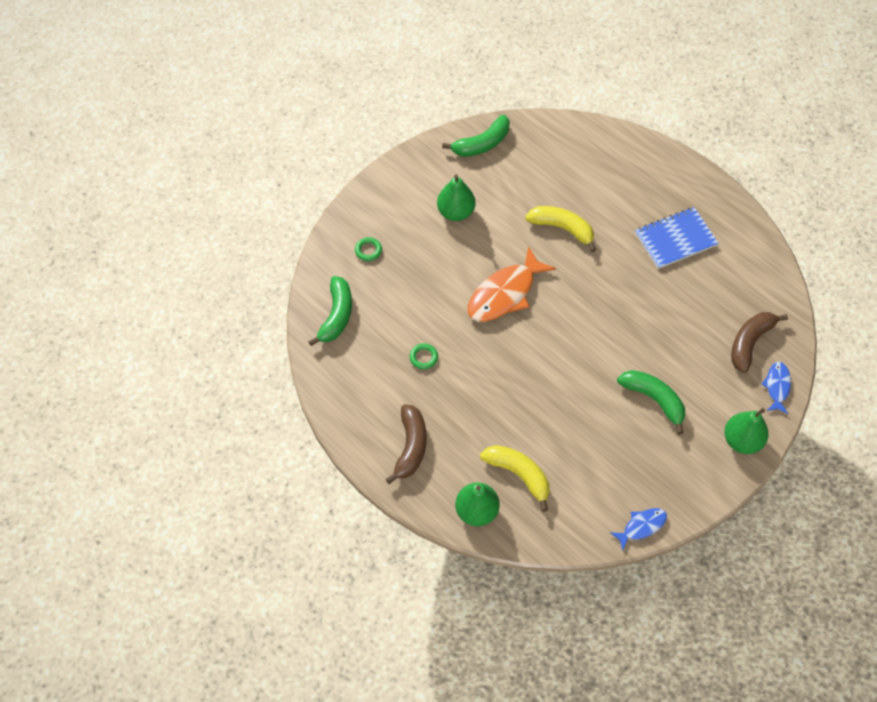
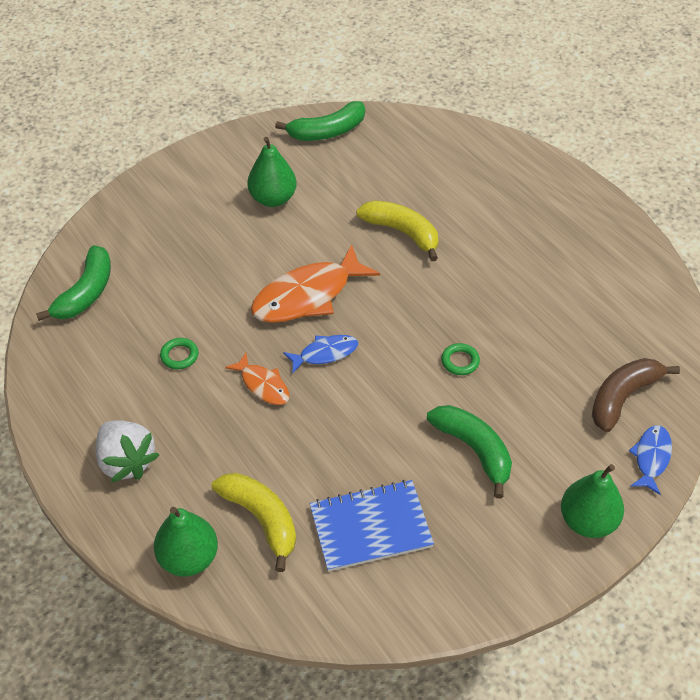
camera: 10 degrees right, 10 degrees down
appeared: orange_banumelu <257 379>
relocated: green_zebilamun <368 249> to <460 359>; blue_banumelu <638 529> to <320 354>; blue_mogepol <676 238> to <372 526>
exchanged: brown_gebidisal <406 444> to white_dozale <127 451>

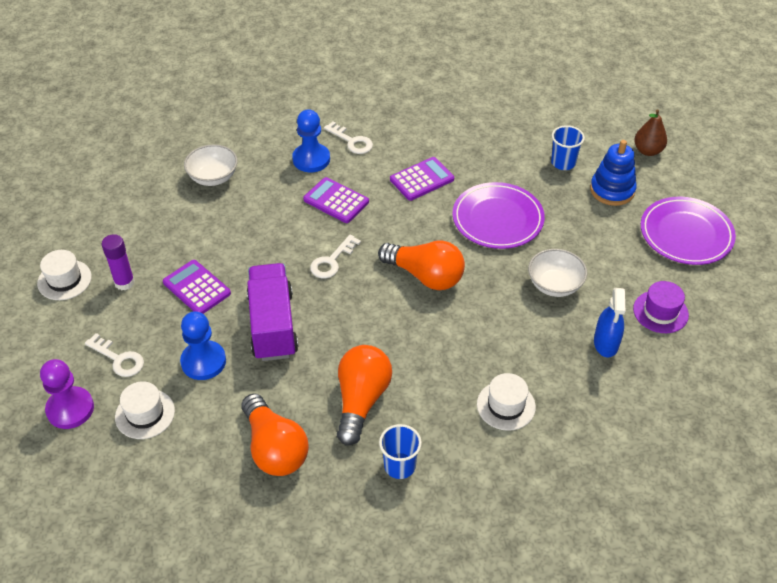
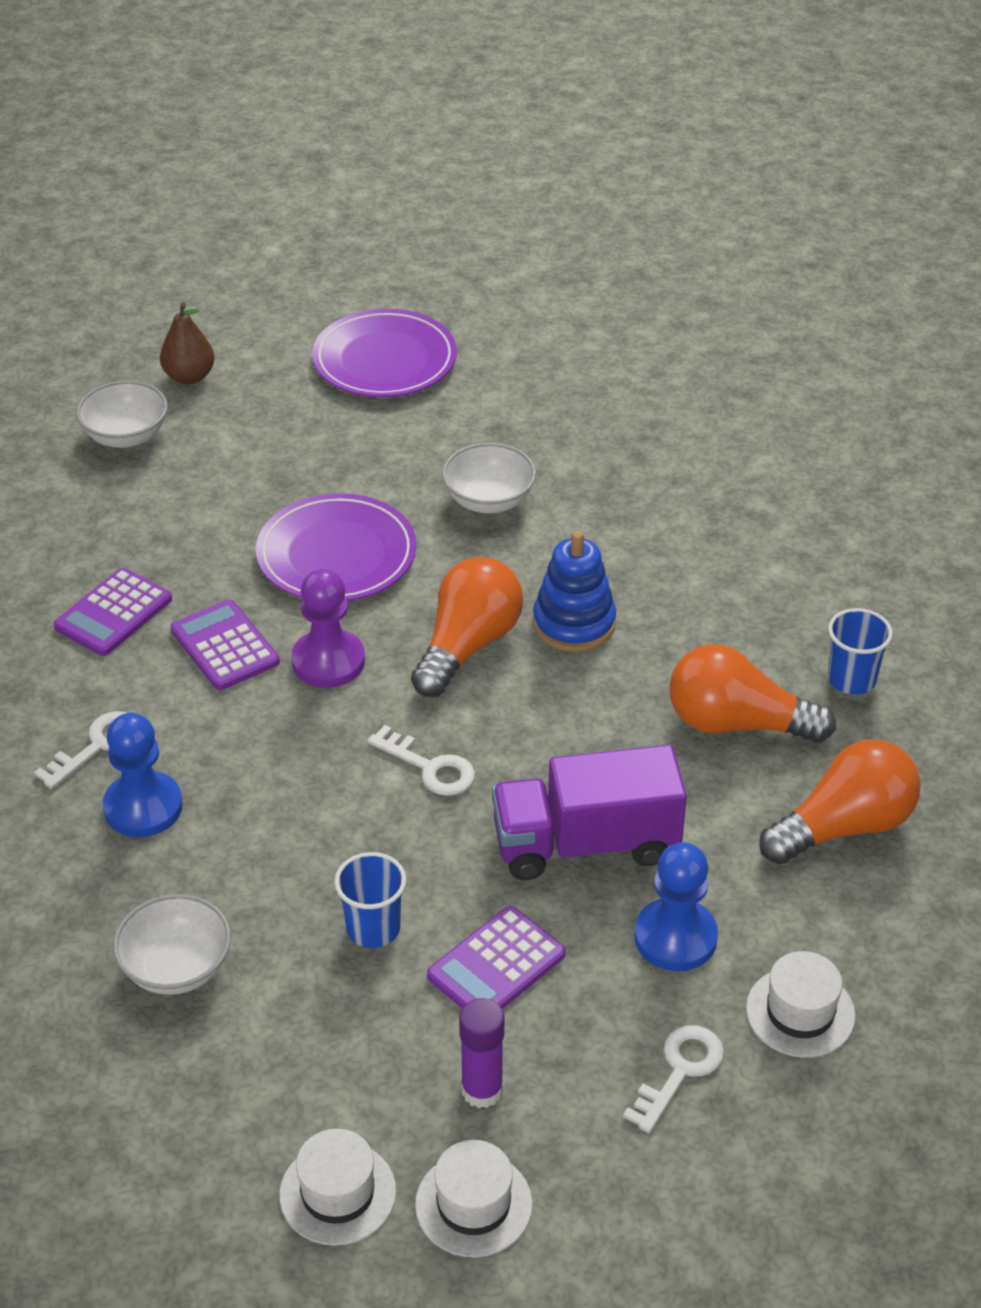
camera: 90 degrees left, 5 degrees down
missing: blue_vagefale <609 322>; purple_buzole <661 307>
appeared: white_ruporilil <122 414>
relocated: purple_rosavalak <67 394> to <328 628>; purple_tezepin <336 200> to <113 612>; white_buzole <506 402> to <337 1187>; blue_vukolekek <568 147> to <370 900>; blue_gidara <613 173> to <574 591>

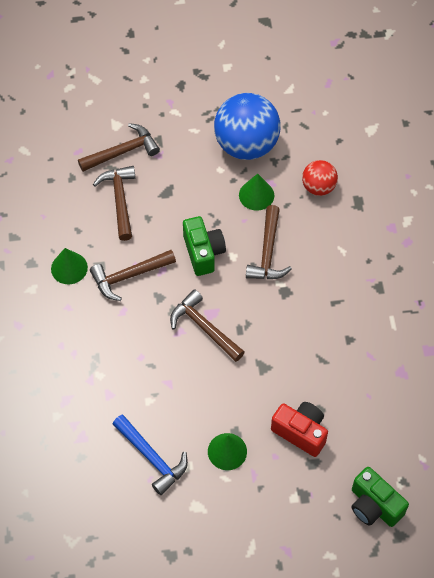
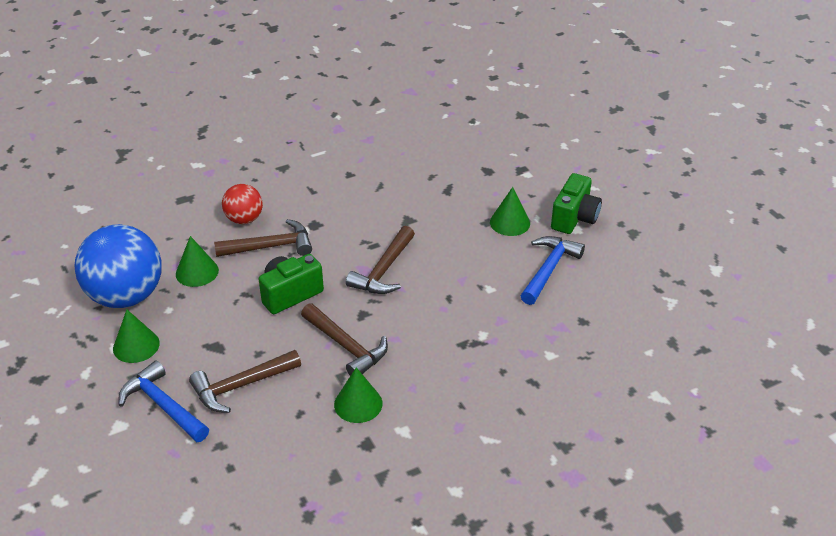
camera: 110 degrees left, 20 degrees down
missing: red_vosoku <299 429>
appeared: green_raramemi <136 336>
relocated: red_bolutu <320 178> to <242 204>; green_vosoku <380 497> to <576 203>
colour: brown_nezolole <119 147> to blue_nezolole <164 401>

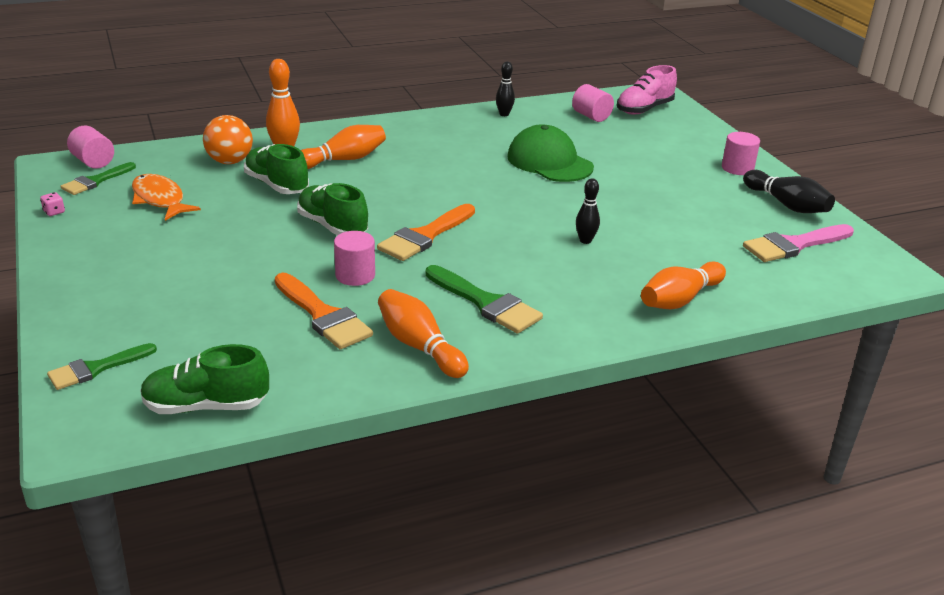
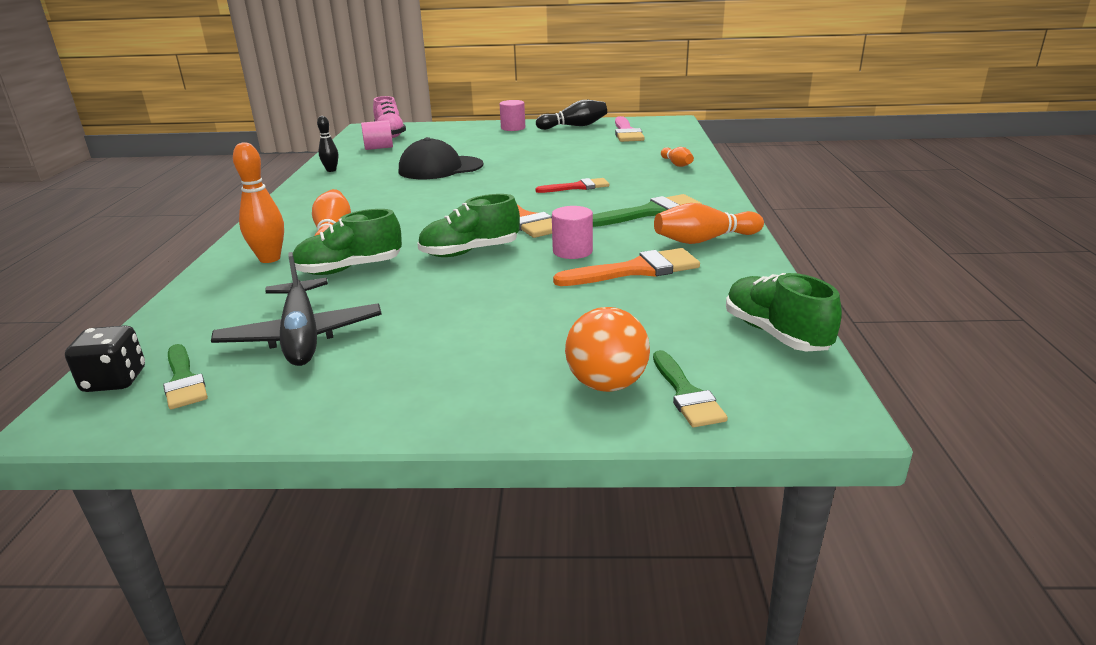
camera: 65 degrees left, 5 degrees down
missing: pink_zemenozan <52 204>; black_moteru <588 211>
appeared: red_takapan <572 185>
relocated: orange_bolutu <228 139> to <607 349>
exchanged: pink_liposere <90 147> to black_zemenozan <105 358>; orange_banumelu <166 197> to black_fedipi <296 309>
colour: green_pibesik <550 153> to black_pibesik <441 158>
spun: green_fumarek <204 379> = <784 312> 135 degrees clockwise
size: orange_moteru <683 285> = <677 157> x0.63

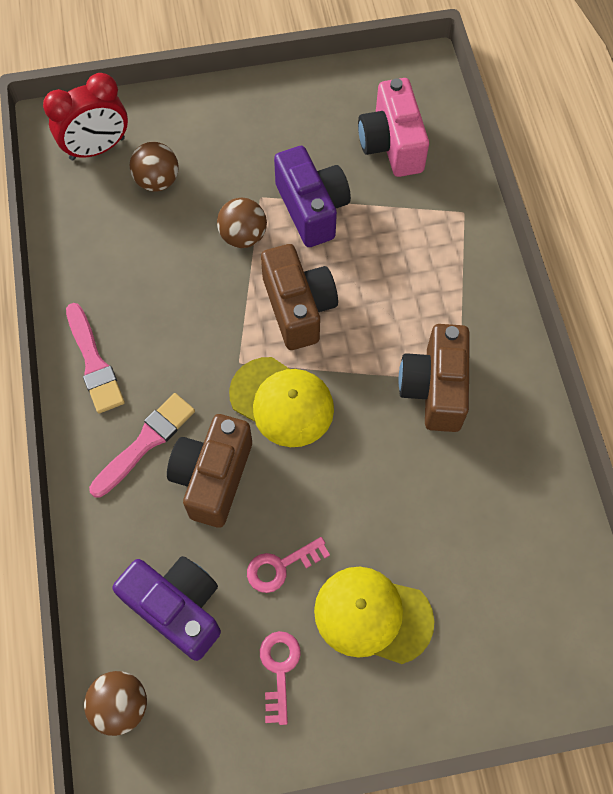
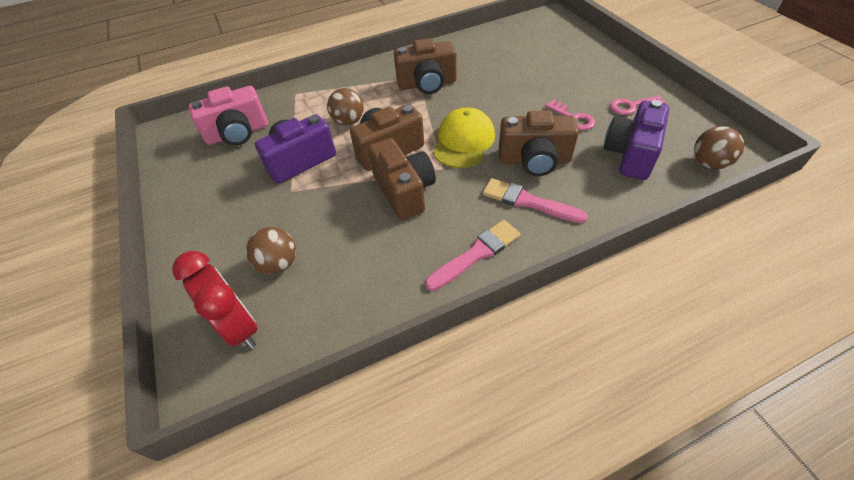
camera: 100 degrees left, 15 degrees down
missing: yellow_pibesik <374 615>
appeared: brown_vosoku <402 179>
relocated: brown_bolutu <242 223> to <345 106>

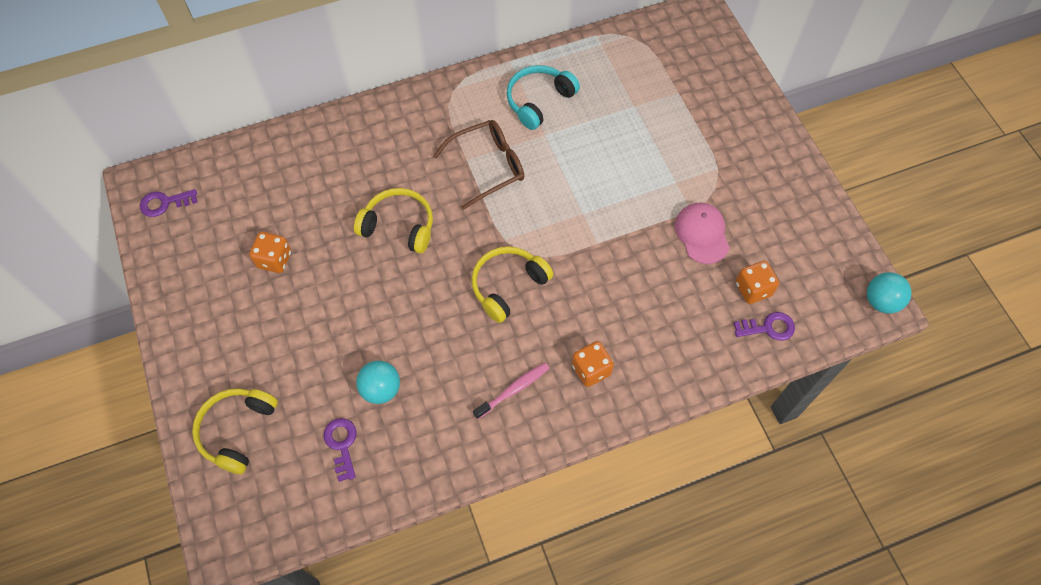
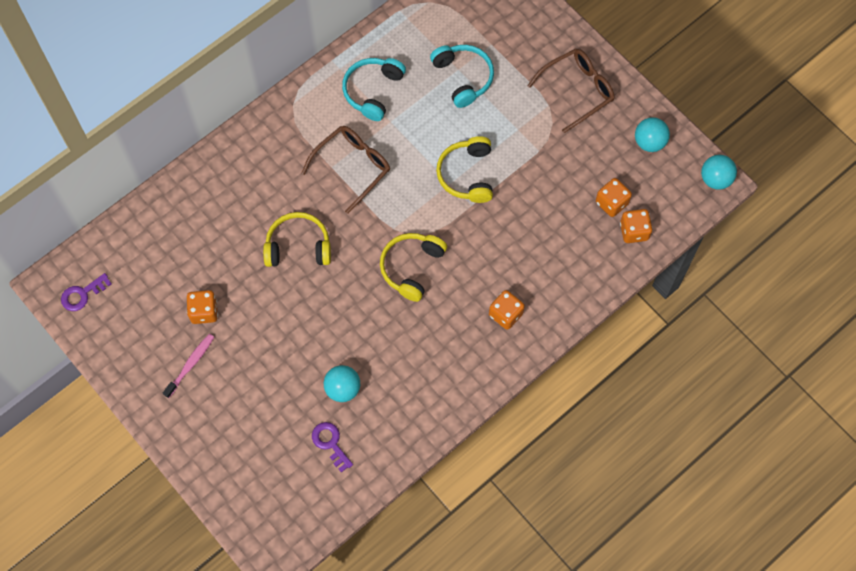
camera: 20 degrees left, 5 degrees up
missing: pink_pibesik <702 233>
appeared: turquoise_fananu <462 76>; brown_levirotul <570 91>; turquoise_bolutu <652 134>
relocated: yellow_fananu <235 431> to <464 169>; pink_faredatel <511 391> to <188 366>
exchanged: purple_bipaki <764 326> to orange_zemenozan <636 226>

******************************

Starting at the top of the listing above, please restate word for word each line up to and including the one that holds "relocated: green_zebilamun <368", omitting every image.

> _Result below_
camera: 10 degrees right, 10 degrees down
appeared: orange_banumelu <257 379>
relocated: green_zebilamun <368 249> to <460 359>; blue_banumelu <638 529> to <320 354>; blue_mogepol <676 238> to <372 526>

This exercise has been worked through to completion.